• _Task directions_
For each record below, set it down exactly but leave out any picture.

== Segment start ==

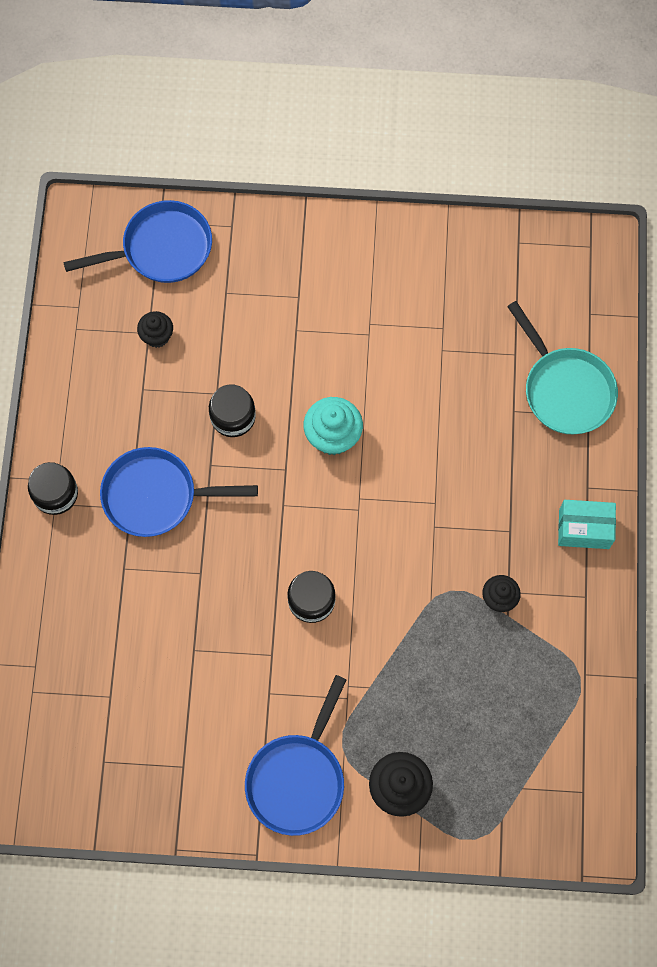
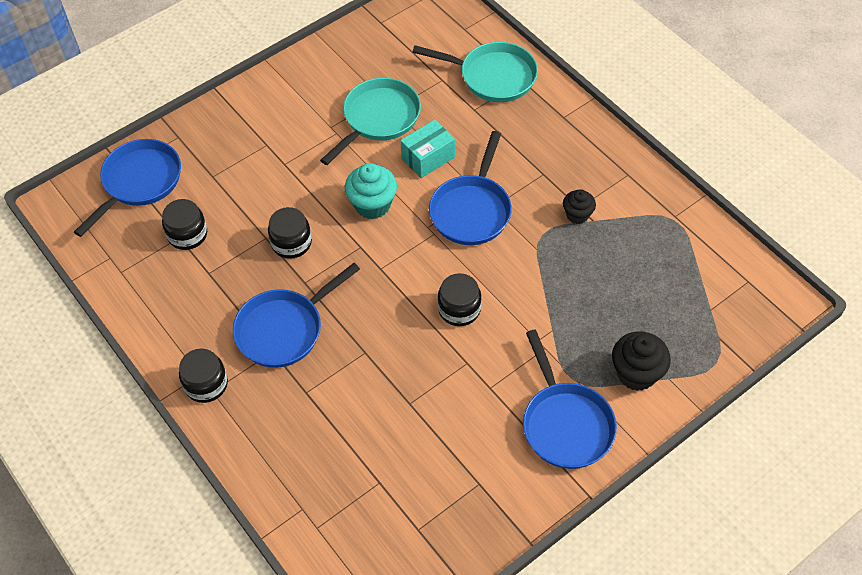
camera: 40 degrees left, 15 degrees down
(157, 336) = (187, 234): black cupcake -> black jar
(412, 514) = (472, 210): none -> blue pan
(419, 350) = (378, 119): none -> turquoise pan
(584, 529) = (586, 140): turquoise box -> turquoise box (428, 158)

== Segment end ==

• _Task solution_
camera: 40 degrees left, 15 degrees down
(157, 336) = (187, 234): black cupcake -> black jar
(412, 514) = (472, 210): none -> blue pan
(419, 350) = (378, 119): none -> turquoise pan
(584, 529) = (586, 140): turquoise box -> turquoise box (428, 158)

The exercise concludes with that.